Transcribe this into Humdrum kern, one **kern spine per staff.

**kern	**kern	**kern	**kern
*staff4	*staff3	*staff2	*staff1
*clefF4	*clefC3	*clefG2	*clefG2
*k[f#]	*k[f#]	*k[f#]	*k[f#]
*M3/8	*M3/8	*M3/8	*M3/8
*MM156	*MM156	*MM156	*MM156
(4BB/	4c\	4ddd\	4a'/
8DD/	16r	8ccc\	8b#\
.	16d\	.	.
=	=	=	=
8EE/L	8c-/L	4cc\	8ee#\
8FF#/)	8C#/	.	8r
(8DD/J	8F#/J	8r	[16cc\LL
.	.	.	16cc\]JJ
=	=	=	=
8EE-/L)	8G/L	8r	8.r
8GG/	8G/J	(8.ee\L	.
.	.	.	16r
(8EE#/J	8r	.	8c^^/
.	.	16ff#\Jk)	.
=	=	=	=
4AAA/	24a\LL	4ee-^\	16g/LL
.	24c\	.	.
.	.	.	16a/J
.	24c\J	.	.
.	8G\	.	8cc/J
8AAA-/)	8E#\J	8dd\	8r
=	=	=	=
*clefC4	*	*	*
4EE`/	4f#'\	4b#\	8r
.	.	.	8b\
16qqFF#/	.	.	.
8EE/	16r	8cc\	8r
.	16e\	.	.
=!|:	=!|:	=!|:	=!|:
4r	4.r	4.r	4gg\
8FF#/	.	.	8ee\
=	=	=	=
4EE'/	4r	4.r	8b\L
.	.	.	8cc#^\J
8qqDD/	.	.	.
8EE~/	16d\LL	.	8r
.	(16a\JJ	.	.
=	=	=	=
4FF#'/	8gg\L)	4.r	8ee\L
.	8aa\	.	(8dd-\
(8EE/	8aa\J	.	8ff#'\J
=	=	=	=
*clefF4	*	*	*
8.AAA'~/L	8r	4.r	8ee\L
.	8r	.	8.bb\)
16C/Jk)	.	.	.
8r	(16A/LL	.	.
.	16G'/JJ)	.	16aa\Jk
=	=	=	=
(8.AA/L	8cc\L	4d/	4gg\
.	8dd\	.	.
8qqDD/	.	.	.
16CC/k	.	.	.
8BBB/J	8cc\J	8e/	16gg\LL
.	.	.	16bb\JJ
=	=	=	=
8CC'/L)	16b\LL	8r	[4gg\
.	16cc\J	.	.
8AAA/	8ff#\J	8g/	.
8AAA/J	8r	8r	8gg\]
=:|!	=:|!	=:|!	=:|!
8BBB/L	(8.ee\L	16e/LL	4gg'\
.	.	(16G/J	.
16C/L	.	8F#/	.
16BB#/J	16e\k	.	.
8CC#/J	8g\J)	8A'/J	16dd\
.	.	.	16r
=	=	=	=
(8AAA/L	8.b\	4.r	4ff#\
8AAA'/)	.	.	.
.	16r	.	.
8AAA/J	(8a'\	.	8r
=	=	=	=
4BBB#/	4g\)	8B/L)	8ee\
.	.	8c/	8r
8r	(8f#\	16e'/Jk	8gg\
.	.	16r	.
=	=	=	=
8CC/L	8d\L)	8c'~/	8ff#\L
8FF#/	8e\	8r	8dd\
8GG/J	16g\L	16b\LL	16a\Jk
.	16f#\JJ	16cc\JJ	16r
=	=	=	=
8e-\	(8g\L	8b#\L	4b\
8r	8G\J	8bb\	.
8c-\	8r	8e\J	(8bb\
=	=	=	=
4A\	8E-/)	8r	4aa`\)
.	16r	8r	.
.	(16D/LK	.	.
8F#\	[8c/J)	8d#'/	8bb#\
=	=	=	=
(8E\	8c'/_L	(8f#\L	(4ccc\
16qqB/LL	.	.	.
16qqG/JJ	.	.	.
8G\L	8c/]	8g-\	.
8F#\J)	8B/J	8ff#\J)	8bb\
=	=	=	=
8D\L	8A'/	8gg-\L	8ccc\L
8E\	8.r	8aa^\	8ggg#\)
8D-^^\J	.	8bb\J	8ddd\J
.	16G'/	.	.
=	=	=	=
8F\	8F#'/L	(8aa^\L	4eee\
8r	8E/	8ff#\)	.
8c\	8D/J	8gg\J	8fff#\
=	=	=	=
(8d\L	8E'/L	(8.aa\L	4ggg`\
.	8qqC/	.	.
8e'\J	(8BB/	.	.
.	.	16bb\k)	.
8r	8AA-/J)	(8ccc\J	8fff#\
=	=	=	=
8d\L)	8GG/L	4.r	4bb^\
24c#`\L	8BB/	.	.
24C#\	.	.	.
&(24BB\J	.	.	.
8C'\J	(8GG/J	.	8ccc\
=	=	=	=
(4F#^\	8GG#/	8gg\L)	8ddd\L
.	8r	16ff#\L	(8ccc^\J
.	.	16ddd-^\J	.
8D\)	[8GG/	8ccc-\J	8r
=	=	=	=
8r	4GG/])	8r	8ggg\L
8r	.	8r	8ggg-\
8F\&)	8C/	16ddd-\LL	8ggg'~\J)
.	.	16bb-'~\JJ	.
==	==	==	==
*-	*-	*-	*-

- [What you are asked to do] From the records above, pick out and copy every line that contains the string "kern", treating uppercase and lowercase letters as different.

- [Answer below]
Transcribe this into Humdrum kern, one **kern spine per staff.
**kern	**kern	**kern	**kern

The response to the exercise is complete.